## TASK ITEM
With the pictures left out, output the records below exactly.

## DATA EXCERPTS
┏━━
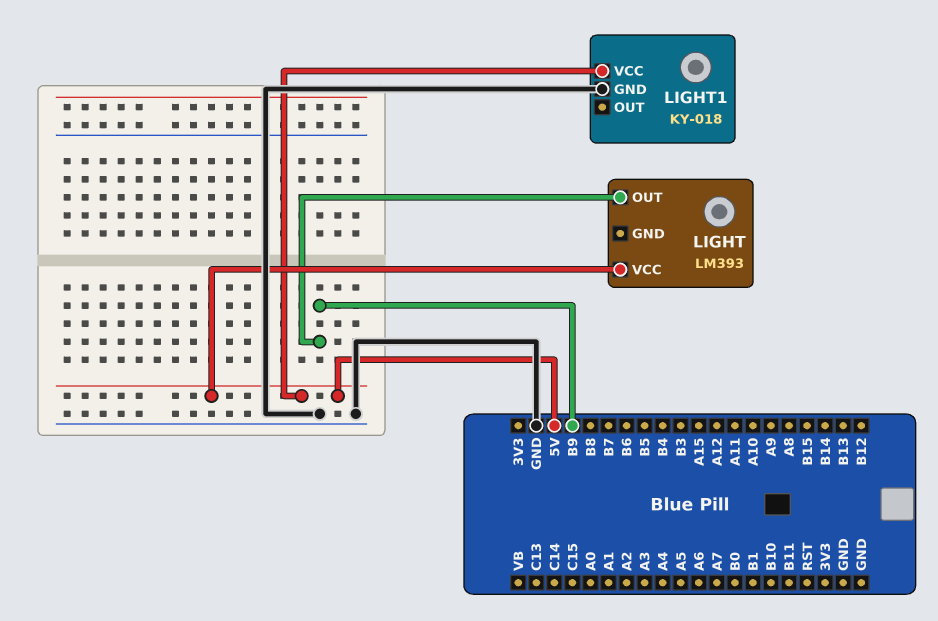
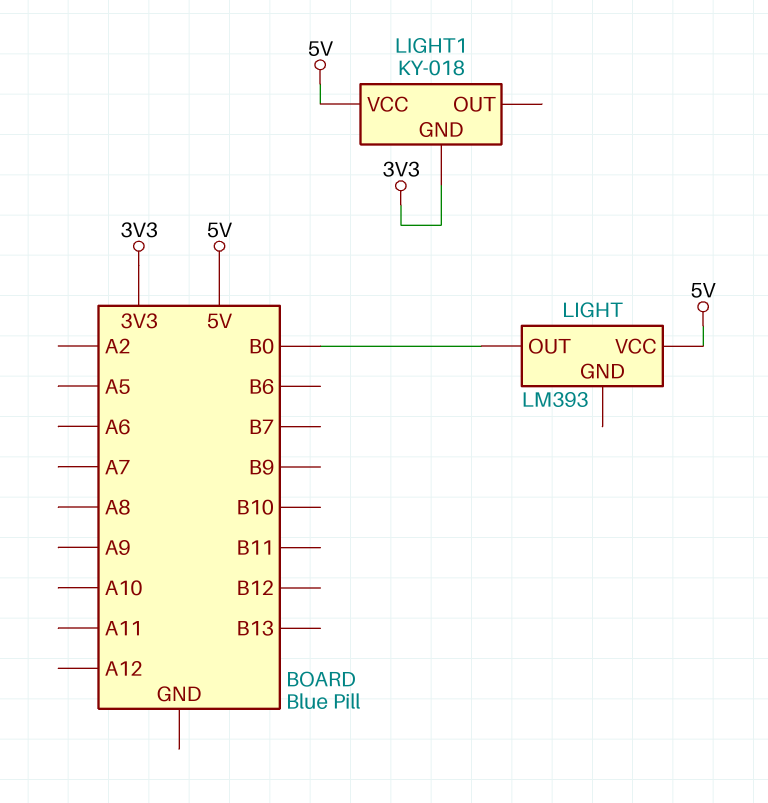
LIGHT pin OUT: B9 -> B0
LIGHT1 pin GND: GND -> 3V3

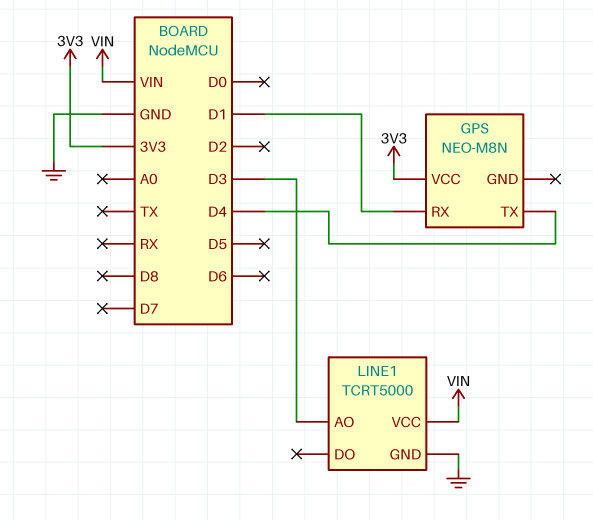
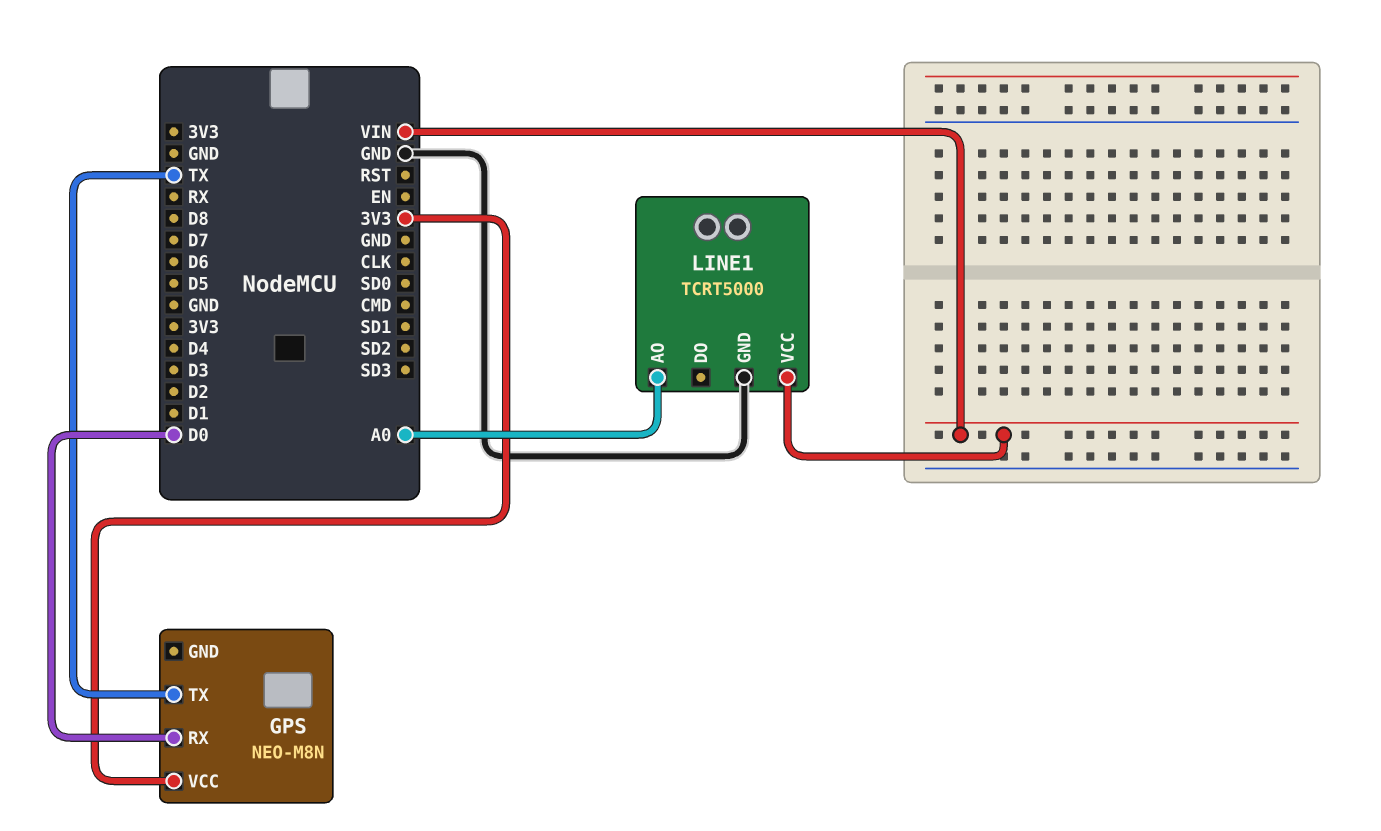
GPS pin RX: D1 -> D0
GPS pin TX: D4 -> TX
LINE1 pin AO: D3 -> A0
┗━━
## SOLUTION FOR THIS TASK
LIGHT pin OUT: B9 -> B0
LIGHT1 pin GND: GND -> 3V3

GPS pin RX: D1 -> D0
GPS pin TX: D4 -> TX
LINE1 pin AO: D3 -> A0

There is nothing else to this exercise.